■ **JOB ITEM**:
Restate all of the records below exactly. Do not carry over any image.

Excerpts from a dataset
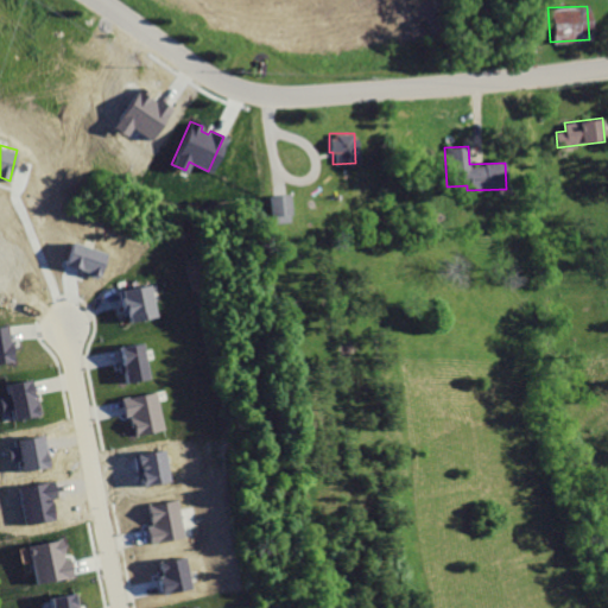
[(271,223),(291,221),(287,194),(267,196),(271,223)]
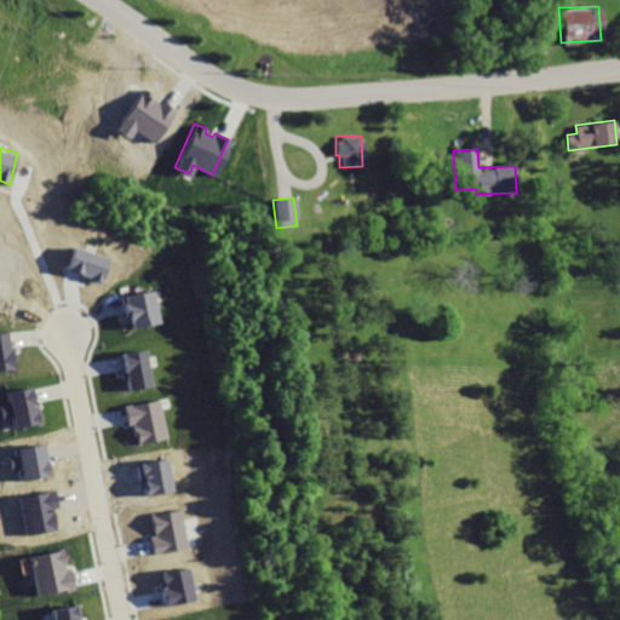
[(74,248),(65,269),(101,282),(108,260),(74,248)]
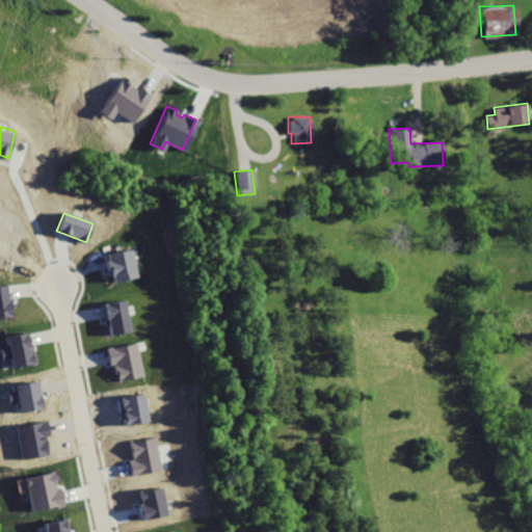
[(105,254),(109,275),(112,274),(113,281),(137,276),(132,248),(105,254)]
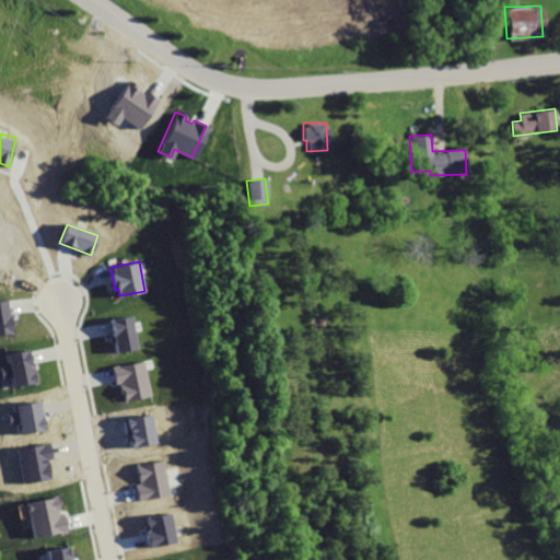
[(0,301),(0,333),(10,333),(6,301),(0,301)]
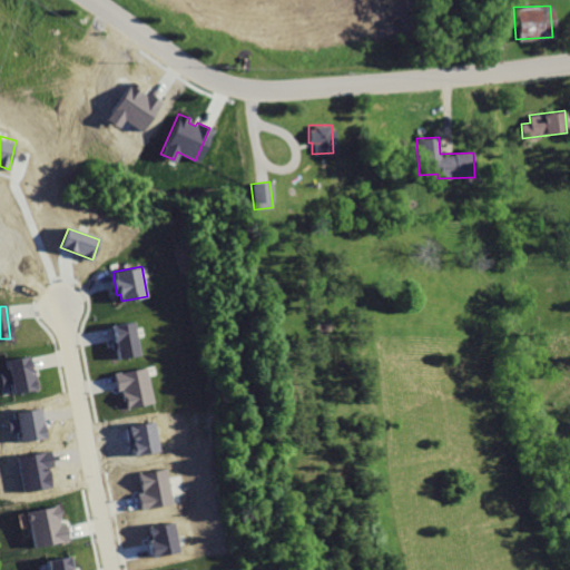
[(115,325),(120,360),(143,355),(137,321),(115,325)]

■ **WRITTEN SOLUTION**:
[(271,223),(291,221),(287,194),(267,196),(271,223)]
[(74,248),(65,269),(101,282),(108,260),(74,248)]
[(105,254),(109,275),(112,274),(113,281),(137,276),(132,248),(105,254)]
[(0,301),(0,333),(10,333),(6,301),(0,301)]
[(115,325),(120,360),(143,355),(137,321),(115,325)]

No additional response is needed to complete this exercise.